Instruction:
Below are some entries; state how many of their lines include the word "trophy" and give no more than that number.

[Scene comparison data]
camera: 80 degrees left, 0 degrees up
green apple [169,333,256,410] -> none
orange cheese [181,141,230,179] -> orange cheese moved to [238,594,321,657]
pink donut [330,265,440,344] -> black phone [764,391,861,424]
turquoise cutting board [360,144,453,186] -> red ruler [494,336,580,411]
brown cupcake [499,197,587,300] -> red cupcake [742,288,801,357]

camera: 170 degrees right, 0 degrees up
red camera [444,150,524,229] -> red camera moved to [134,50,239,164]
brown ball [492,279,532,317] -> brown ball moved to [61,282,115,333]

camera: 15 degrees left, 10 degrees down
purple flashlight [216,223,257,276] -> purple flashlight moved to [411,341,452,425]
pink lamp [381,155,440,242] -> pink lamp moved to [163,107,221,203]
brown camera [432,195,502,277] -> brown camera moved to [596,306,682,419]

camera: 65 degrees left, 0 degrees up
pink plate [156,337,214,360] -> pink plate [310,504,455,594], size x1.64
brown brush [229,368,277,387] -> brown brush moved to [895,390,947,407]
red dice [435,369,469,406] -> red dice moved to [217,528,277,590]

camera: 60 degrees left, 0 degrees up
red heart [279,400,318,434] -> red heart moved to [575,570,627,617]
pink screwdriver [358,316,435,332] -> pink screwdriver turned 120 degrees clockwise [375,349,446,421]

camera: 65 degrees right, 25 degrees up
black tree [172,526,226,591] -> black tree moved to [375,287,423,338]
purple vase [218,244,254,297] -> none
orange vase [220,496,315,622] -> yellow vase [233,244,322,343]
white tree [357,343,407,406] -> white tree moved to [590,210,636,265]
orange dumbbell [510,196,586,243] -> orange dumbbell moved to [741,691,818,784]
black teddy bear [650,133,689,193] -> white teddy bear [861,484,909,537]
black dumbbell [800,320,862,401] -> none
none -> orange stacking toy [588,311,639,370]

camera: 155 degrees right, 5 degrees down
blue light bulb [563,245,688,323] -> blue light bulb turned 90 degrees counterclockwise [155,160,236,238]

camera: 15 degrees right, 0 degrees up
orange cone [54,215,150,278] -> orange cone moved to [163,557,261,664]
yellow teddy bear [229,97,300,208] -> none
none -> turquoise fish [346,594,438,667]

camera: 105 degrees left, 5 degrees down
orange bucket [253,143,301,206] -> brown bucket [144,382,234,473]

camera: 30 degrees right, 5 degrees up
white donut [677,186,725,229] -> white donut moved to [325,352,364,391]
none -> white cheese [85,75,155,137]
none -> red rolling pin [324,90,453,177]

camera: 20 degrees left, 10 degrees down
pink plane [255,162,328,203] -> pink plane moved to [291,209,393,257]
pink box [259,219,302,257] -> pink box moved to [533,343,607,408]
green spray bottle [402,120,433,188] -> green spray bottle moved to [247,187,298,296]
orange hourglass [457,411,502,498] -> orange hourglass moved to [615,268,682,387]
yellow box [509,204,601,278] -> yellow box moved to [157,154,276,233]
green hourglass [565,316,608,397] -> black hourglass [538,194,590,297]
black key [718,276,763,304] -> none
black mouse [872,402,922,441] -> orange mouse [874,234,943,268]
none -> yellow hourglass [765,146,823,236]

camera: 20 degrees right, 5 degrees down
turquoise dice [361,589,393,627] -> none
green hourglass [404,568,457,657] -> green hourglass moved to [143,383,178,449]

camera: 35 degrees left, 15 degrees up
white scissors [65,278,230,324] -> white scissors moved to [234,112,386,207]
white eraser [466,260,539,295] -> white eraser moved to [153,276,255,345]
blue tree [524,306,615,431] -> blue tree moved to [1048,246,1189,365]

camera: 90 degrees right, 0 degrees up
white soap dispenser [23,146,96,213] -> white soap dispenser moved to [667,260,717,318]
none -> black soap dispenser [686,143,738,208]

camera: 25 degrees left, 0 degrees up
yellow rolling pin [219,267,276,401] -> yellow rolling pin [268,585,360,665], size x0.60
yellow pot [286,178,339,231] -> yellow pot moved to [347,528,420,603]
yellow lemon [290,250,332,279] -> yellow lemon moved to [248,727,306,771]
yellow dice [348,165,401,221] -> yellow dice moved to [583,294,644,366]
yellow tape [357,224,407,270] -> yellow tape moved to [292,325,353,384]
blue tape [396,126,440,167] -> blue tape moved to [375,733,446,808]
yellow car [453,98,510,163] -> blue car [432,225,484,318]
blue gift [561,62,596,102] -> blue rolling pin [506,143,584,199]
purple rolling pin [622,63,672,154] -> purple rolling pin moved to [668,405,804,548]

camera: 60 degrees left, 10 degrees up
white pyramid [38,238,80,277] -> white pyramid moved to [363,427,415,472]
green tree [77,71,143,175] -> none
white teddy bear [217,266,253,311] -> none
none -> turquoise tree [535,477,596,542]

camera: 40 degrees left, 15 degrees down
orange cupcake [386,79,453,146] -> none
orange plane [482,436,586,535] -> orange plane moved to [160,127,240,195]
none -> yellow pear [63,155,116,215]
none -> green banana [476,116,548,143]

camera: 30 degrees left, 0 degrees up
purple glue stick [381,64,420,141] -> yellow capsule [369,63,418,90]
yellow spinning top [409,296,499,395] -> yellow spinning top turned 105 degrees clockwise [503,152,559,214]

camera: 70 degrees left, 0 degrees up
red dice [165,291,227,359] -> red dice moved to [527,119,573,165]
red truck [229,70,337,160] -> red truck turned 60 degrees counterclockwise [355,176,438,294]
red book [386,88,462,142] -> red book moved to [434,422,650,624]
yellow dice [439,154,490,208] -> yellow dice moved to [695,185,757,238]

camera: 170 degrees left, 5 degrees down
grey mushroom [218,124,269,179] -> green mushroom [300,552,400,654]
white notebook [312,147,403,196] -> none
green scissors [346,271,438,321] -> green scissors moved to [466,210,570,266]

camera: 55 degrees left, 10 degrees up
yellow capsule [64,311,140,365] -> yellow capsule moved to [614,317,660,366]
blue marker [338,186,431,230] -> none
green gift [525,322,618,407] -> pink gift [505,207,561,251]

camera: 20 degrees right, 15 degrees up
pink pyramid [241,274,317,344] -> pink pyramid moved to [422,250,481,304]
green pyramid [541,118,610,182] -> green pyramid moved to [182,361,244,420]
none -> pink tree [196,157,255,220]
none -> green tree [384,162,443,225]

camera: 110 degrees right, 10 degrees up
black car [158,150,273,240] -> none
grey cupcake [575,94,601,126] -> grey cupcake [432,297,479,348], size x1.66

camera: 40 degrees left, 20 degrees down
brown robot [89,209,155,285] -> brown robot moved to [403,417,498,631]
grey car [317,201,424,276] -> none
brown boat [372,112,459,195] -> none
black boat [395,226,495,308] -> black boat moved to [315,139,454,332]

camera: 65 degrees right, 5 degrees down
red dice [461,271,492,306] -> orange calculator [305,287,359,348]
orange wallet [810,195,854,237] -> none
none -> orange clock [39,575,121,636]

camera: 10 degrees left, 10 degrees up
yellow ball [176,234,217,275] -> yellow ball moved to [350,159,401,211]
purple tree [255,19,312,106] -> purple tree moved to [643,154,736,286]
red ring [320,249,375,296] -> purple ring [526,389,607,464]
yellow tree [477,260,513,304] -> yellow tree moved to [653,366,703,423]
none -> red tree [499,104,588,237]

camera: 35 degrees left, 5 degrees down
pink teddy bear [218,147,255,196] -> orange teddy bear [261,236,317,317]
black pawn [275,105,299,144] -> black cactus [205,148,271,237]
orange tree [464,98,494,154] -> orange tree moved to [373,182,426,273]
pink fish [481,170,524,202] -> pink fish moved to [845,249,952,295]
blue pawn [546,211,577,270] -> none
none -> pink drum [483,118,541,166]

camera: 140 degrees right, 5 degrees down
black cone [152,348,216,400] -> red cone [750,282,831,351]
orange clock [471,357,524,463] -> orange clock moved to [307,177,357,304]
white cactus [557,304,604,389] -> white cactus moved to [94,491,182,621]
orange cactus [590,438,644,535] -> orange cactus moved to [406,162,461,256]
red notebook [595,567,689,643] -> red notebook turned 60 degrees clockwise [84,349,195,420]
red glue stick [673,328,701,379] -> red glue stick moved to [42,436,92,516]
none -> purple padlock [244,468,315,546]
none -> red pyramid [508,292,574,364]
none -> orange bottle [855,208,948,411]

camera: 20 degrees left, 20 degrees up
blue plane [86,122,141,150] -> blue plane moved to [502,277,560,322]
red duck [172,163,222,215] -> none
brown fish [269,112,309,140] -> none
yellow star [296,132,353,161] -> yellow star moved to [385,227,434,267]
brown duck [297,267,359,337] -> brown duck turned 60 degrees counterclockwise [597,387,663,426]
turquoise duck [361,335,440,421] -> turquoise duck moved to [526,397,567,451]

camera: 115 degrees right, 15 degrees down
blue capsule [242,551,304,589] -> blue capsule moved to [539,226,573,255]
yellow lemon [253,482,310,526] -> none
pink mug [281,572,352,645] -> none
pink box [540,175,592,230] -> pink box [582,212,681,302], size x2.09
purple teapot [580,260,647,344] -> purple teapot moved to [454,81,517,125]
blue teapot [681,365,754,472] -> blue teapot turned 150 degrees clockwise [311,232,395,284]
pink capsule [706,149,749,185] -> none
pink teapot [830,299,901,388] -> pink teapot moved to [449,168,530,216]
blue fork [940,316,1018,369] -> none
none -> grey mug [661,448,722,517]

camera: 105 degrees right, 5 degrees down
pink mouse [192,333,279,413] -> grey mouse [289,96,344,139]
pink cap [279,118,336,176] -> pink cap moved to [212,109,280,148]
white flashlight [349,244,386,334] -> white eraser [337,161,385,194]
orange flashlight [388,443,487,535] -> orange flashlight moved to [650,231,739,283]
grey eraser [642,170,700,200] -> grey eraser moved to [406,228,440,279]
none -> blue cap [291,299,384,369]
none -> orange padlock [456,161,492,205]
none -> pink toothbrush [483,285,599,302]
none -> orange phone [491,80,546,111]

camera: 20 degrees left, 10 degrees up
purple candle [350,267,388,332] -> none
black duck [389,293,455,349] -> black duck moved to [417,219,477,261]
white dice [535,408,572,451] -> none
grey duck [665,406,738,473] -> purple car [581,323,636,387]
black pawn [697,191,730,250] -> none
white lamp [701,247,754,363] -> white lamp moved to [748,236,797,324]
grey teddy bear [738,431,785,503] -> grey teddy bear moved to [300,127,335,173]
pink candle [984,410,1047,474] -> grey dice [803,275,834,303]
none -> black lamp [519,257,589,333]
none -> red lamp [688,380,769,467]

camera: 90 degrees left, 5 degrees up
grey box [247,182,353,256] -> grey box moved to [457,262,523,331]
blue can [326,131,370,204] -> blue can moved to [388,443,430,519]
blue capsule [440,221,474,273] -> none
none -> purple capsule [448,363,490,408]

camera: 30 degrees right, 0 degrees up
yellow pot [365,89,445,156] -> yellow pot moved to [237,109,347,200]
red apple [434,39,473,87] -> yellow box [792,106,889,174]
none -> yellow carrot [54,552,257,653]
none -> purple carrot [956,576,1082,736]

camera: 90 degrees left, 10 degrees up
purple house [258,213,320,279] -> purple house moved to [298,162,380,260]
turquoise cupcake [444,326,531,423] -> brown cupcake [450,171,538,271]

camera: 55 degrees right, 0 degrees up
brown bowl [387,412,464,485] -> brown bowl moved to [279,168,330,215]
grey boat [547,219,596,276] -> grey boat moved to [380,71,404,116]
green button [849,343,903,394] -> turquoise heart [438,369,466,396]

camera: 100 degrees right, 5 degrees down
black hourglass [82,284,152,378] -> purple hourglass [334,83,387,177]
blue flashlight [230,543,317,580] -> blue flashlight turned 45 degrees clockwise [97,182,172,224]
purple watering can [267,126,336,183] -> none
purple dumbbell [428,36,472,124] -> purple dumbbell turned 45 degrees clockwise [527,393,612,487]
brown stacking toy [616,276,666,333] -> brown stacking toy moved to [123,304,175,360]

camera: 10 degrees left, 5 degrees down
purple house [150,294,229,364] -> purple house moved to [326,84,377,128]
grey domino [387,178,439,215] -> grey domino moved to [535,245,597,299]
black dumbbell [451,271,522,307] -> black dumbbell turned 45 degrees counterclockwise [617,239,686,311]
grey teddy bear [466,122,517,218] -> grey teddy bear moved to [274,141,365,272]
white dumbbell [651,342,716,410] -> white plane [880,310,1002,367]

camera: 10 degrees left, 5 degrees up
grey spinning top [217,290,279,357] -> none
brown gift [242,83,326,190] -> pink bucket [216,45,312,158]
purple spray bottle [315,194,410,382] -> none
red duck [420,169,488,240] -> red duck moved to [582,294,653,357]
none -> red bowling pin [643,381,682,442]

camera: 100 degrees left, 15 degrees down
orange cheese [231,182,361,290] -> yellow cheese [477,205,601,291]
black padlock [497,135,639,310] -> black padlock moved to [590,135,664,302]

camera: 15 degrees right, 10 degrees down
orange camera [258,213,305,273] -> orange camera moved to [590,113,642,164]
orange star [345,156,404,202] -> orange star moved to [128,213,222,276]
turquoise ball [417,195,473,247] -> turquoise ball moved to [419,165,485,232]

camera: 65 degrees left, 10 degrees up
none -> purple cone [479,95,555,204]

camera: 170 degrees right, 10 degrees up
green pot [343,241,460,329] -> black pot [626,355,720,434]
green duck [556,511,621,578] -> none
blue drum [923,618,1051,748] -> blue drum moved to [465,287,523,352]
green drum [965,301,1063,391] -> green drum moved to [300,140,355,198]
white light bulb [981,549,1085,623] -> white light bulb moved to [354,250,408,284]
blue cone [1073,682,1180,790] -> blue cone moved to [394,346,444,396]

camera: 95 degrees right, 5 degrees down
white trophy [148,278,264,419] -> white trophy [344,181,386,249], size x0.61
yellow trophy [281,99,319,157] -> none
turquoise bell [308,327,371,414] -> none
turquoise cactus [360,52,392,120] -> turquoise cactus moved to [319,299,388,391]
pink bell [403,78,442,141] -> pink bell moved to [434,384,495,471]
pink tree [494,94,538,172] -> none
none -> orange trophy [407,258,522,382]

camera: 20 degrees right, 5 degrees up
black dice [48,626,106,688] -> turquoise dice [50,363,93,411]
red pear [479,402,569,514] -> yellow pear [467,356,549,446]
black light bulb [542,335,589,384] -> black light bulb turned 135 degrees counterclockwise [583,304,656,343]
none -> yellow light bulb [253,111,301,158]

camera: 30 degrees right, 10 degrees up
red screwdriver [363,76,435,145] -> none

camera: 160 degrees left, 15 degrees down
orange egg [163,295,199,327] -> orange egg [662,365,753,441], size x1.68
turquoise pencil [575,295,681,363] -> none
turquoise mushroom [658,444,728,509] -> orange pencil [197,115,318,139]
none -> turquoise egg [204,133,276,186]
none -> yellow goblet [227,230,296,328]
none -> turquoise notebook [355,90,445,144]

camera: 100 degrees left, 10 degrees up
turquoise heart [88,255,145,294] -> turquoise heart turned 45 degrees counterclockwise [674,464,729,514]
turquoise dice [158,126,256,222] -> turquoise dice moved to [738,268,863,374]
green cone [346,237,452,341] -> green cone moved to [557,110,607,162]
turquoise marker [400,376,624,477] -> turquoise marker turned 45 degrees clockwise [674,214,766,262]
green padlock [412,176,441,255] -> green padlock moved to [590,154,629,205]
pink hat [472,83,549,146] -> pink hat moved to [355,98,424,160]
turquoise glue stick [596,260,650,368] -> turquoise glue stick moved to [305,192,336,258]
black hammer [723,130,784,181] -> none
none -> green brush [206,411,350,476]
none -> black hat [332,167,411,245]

Solution for this exercise:
3